## PROBLEM REQUIREMENTS
If a record holds a picture, please leave the picture out and copy the rest of the record exactly.

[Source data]

—————

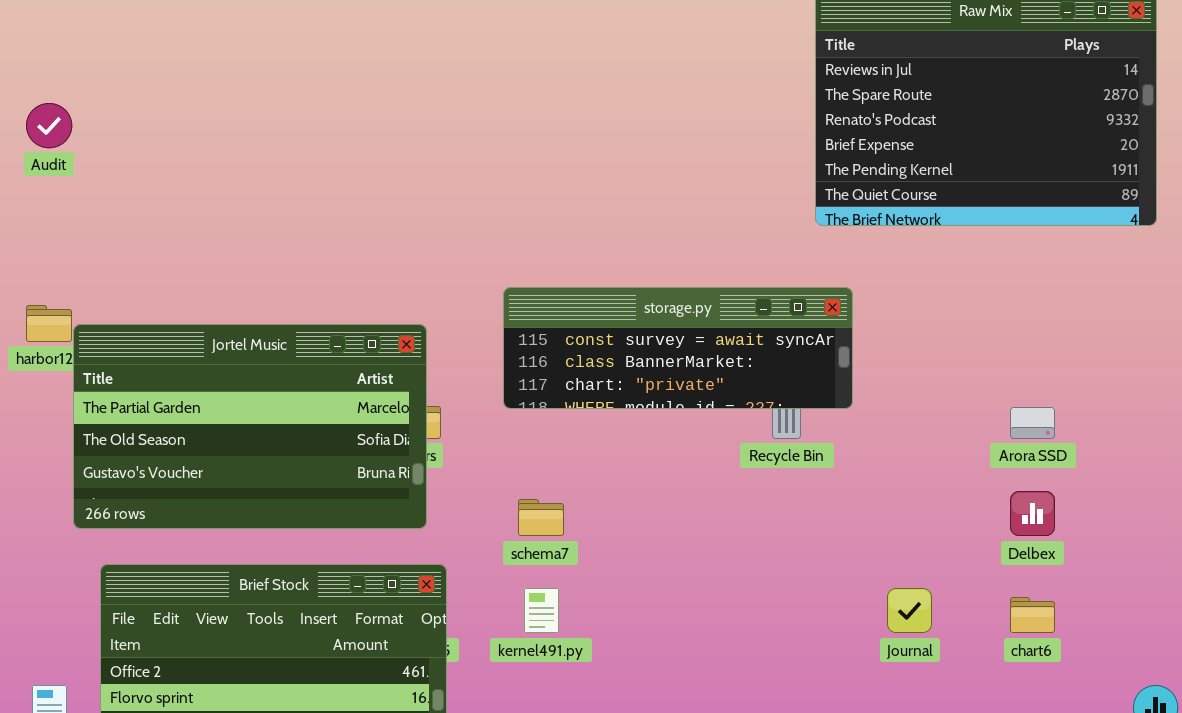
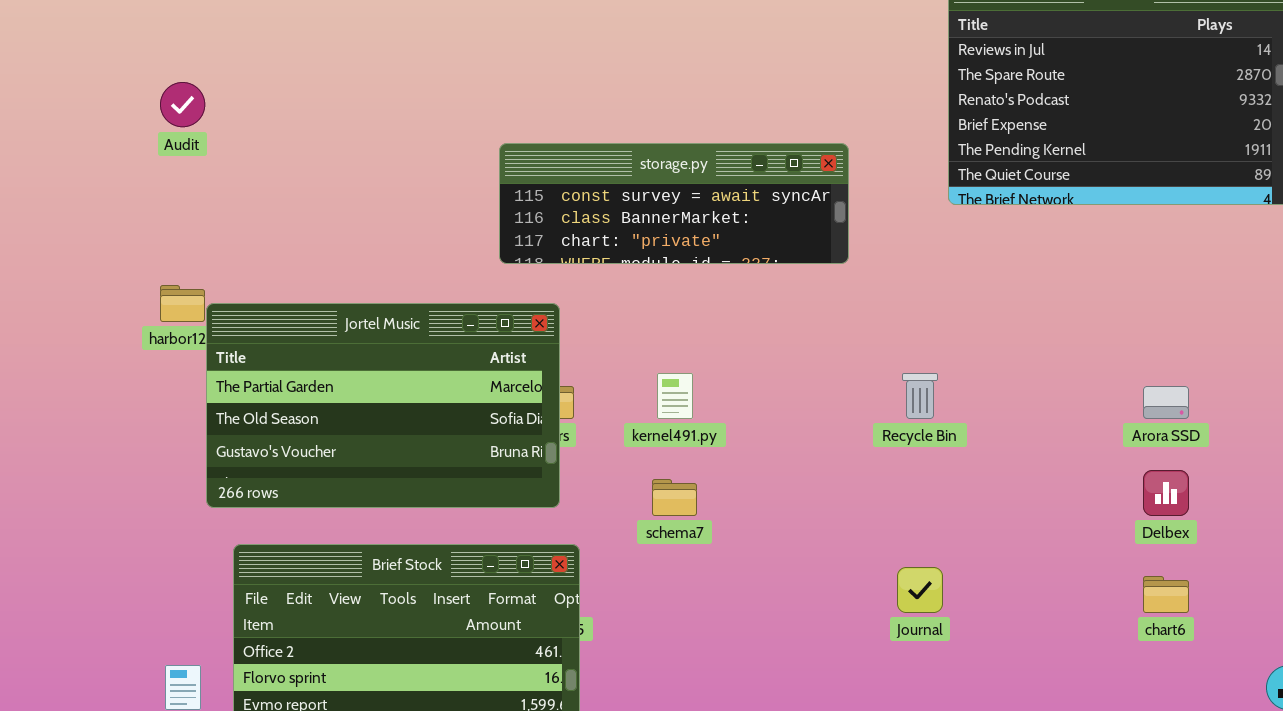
storage.py: [503,287,853,409] -> [499,143,849,264], moved
kernel491.py: [524,588,559,633] -> [657,373,693,419], moved
Journal: [887,588,932,633] -> [897,567,943,613], moved

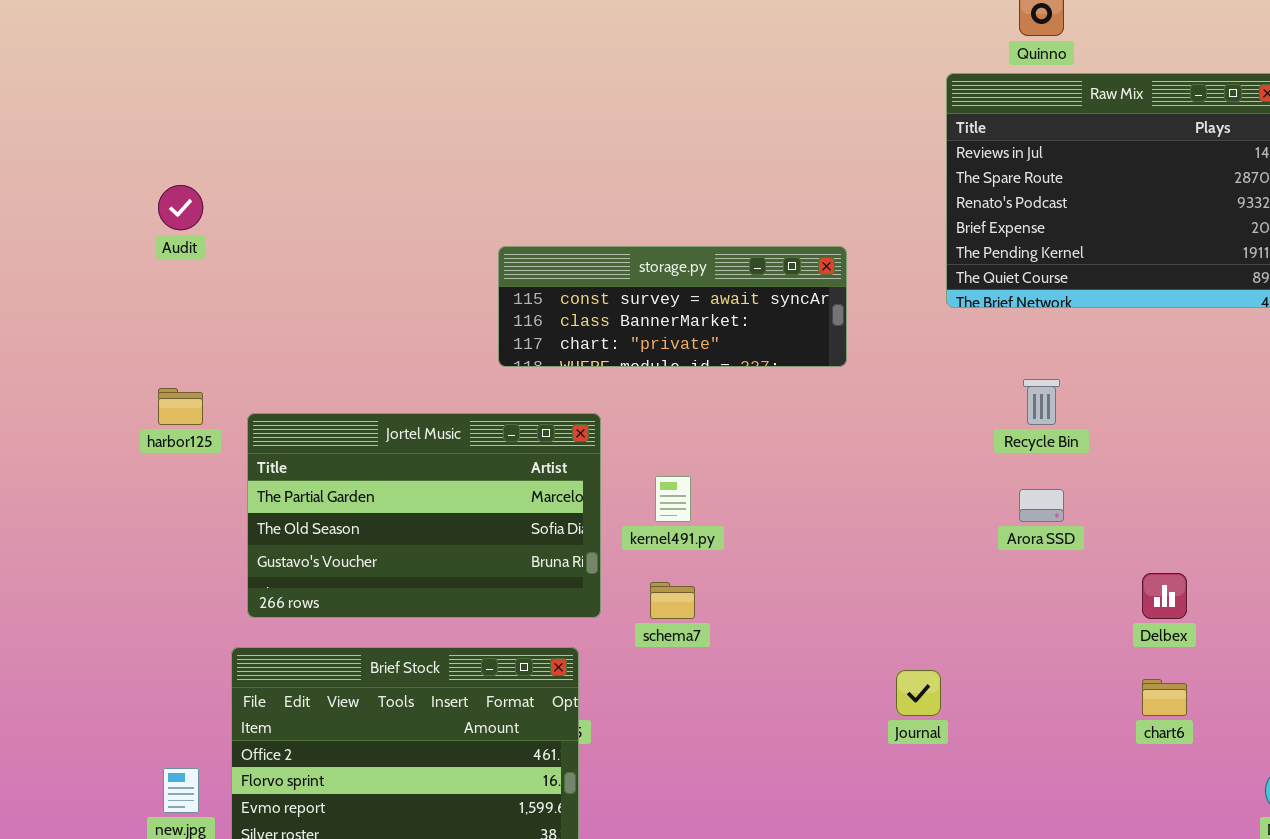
Jortel Music: [206,303,560,508] -> [247,413,601,618], moved
Recycle Bin: [902,373,938,419] -> [1023,379,1060,425], moved
Arora SSD: [1143,386,1189,419] -> [1019,489,1064,522], moved

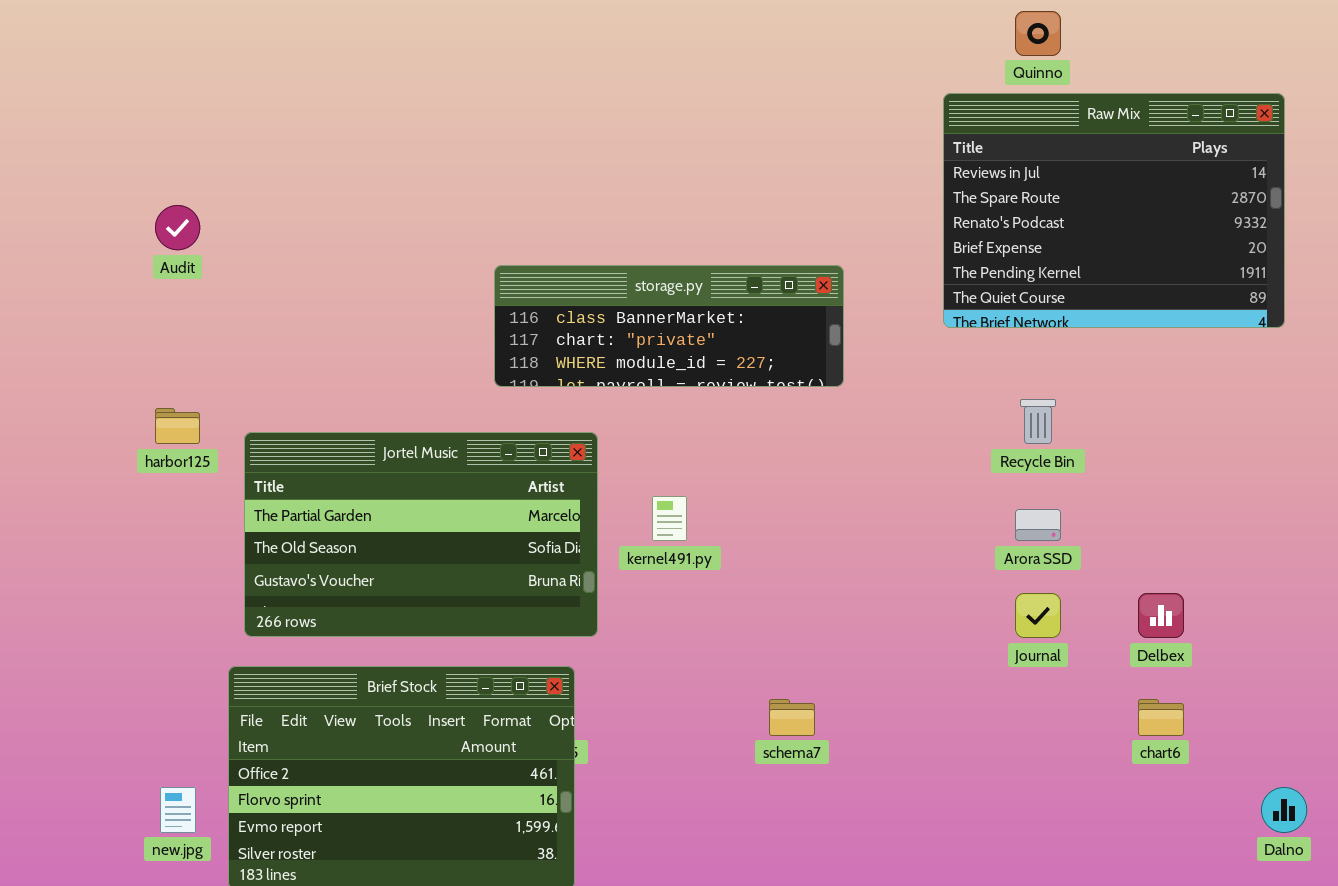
storage.py: [498,246,847,367] -> [494,265,844,387], scrolled down 1 row
schema7: [650,582,695,619] -> [769,699,815,736], moved
Journal: [896,670,941,716] -> [1015,593,1061,638], moved

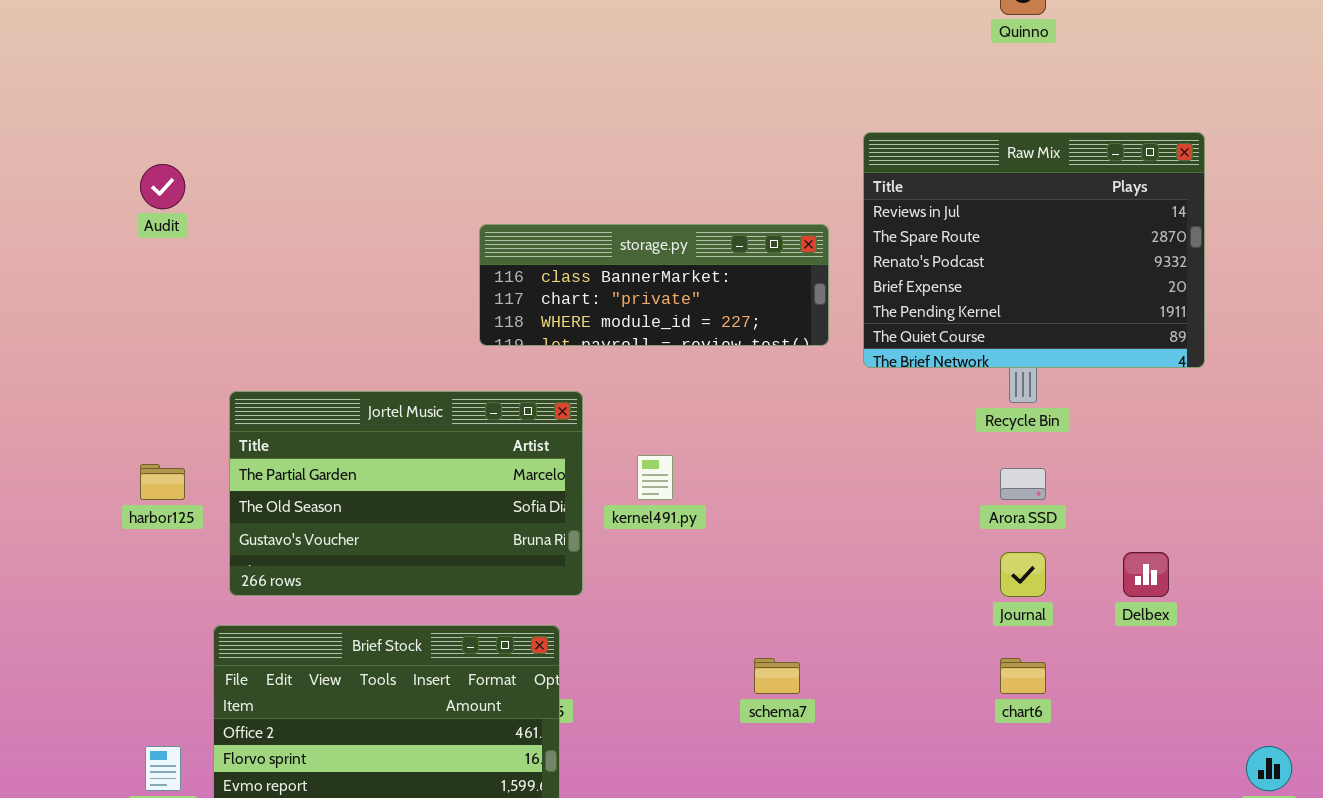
Raw Mix: [943,93,1285,328] -> [863,132,1205,368], moved
harbor125: [155,408,200,444] -> [140,464,185,500], moved
chart6: [1138,699,1184,736] -> [1000,658,1046,694], moved

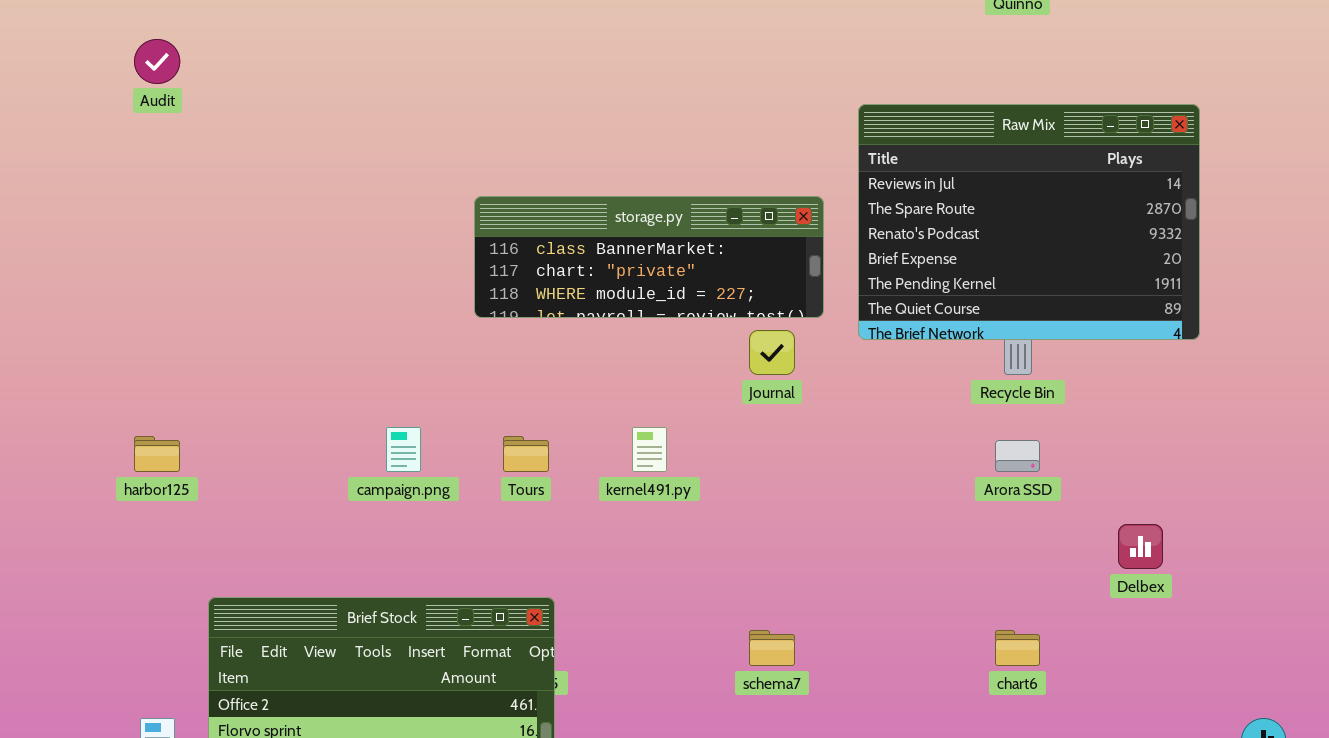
Audit: [140,164,185,209] -> [134,39,180,84], moved
Jortel Music: [229,391,583,596] -> none, closed
Journal: [1000,552,1046,597] -> [749,330,795,375], moved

—————

## YOUR SOLUTION
storage.py: [503,287,853,409] -> [499,143,849,264], moved
kernel491.py: [524,588,559,633] -> [657,373,693,419], moved
Journal: [887,588,932,633] -> [897,567,943,613], moved

Jortel Music: [206,303,560,508] -> [247,413,601,618], moved
Recycle Bin: [902,373,938,419] -> [1023,379,1060,425], moved
Arora SSD: [1143,386,1189,419] -> [1019,489,1064,522], moved

storage.py: [498,246,847,367] -> [494,265,844,387], scrolled down 1 row
schema7: [650,582,695,619] -> [769,699,815,736], moved
Journal: [896,670,941,716] -> [1015,593,1061,638], moved

Raw Mix: [943,93,1285,328] -> [863,132,1205,368], moved
harbor125: [155,408,200,444] -> [140,464,185,500], moved
chart6: [1138,699,1184,736] -> [1000,658,1046,694], moved

Audit: [140,164,185,209] -> [134,39,180,84], moved
Jortel Music: [229,391,583,596] -> none, closed
Journal: [1000,552,1046,597] -> [749,330,795,375], moved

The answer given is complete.